Assignment
From the entries below, report only the number of lines that contain the word "flashlight".
---------- Data provided ----------
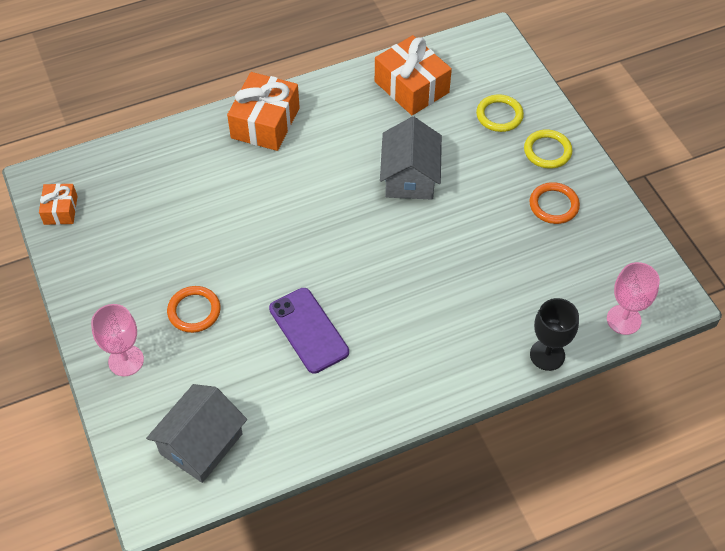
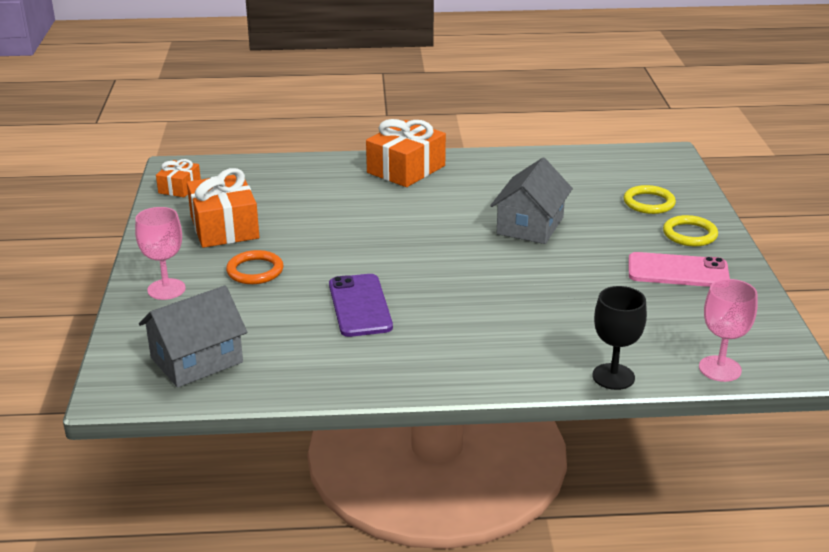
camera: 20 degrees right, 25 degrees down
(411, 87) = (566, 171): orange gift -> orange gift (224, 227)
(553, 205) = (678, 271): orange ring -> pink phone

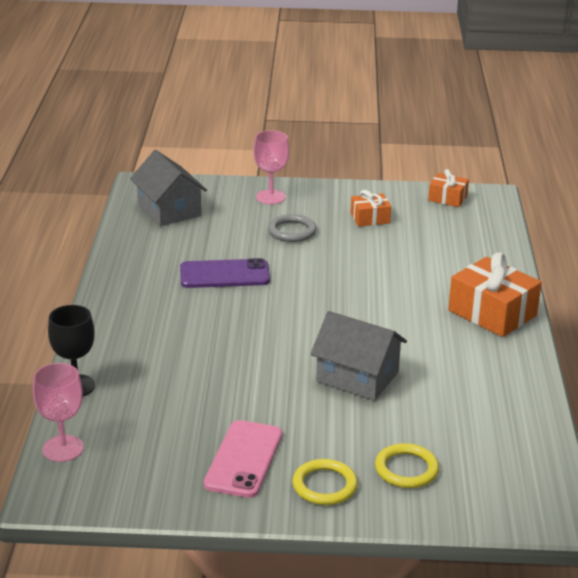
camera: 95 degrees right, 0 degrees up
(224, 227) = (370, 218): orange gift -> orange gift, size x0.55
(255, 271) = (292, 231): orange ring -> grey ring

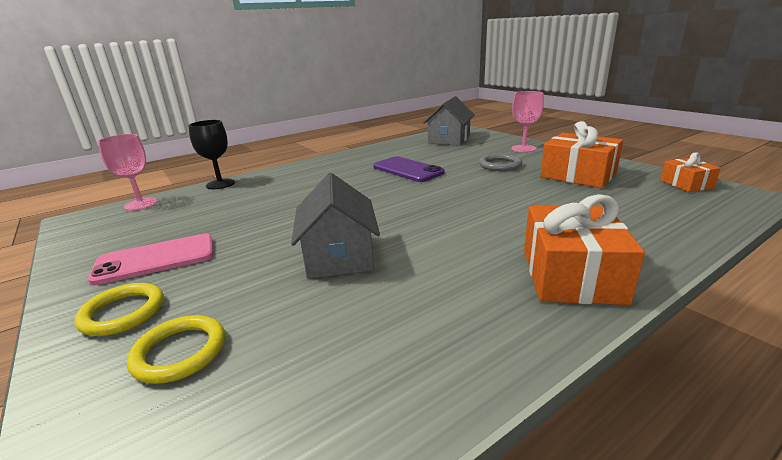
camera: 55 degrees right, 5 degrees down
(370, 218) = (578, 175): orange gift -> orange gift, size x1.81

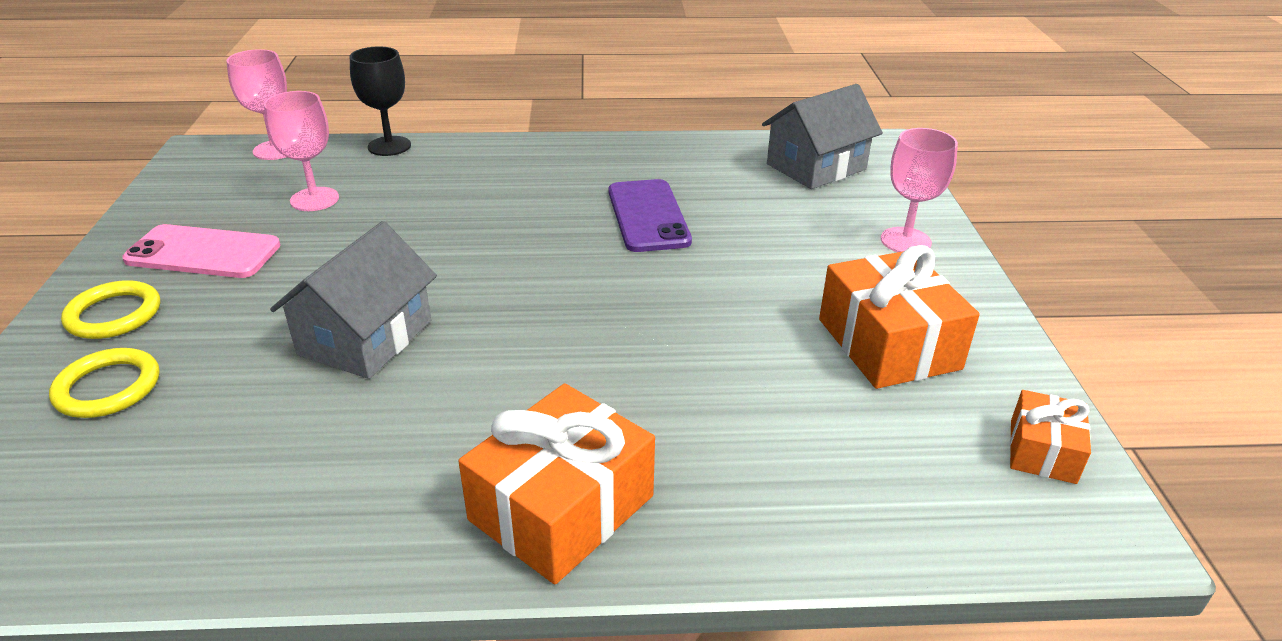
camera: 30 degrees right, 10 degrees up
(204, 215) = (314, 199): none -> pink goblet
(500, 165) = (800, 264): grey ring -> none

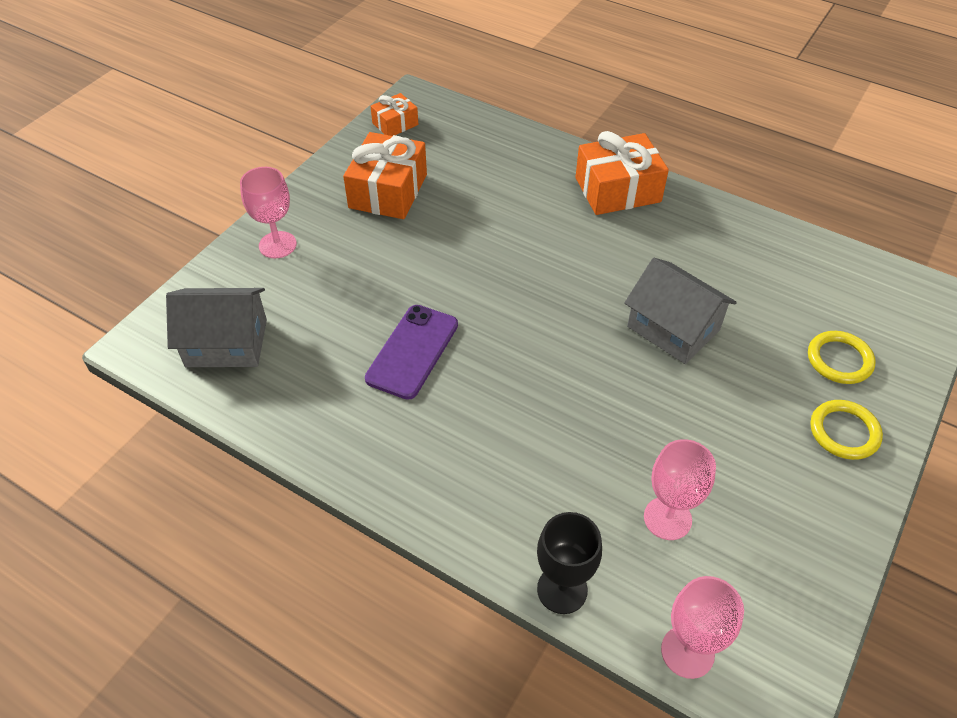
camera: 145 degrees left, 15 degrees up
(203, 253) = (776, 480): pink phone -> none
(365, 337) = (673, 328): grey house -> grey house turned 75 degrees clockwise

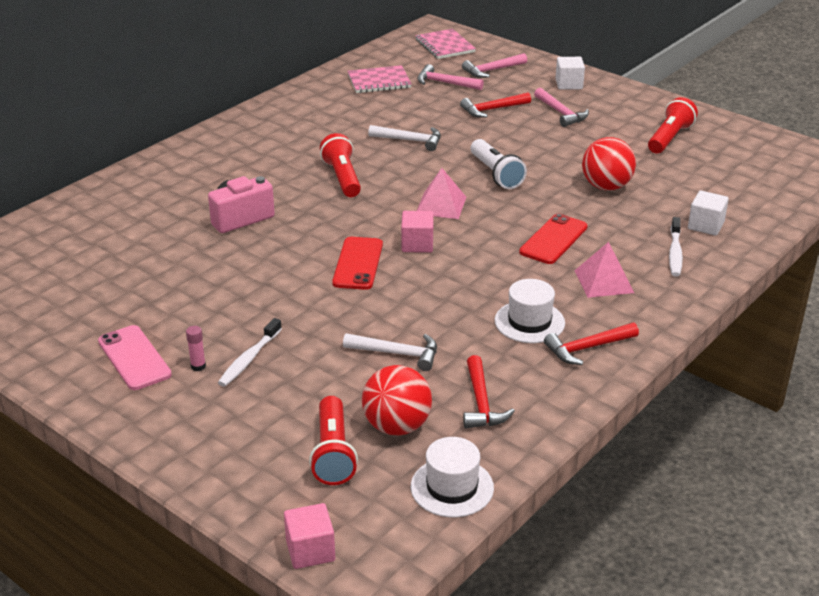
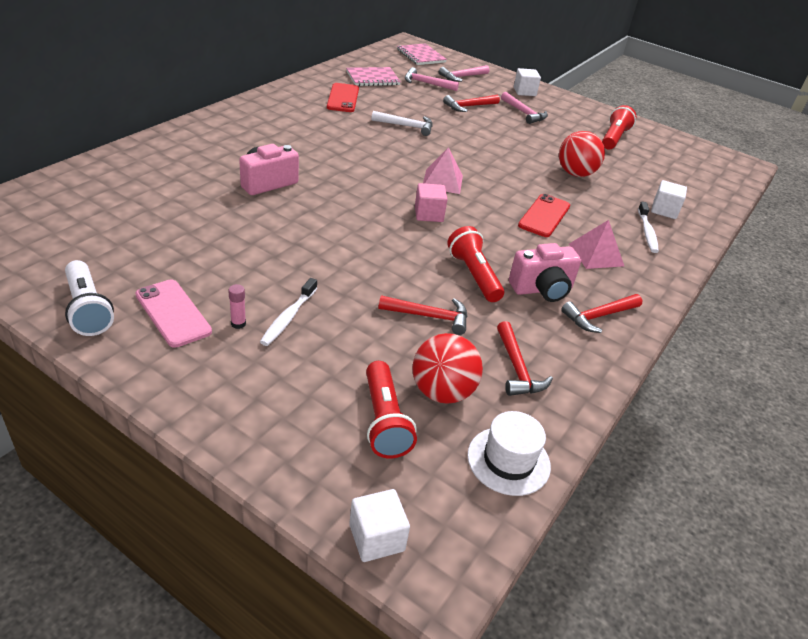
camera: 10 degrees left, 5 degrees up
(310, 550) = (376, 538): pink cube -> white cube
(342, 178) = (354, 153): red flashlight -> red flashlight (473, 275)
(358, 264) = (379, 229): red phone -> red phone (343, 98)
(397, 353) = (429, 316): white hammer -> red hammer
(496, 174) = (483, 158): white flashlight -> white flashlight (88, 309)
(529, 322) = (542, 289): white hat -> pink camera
----------
Task result
2